* **Problem requirements**:
For the entries below, state how many lines contain the string "switch". Add nothing else.

==== Given entries

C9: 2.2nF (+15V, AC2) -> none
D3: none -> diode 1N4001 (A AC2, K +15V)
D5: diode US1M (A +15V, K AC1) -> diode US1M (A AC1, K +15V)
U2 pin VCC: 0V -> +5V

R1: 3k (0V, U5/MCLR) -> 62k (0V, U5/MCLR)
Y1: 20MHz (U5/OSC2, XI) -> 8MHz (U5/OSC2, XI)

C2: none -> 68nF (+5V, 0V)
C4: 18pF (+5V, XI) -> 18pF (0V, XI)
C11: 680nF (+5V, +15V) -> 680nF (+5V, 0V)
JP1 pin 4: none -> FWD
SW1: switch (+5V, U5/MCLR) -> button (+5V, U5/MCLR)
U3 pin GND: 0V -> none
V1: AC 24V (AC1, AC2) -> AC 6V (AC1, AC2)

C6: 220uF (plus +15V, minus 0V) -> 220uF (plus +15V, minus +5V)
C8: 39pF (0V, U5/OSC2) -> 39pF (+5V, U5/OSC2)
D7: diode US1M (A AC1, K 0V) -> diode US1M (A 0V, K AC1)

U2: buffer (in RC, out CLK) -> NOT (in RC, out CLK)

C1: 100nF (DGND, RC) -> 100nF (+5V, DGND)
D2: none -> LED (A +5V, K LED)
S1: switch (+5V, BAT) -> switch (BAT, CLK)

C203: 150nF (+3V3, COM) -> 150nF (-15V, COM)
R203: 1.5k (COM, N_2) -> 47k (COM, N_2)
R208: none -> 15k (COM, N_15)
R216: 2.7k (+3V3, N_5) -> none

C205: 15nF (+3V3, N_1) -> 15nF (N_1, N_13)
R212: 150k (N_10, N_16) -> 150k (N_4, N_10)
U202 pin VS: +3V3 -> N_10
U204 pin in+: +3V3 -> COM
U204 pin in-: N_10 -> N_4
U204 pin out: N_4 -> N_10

========

* **Answer space**:
2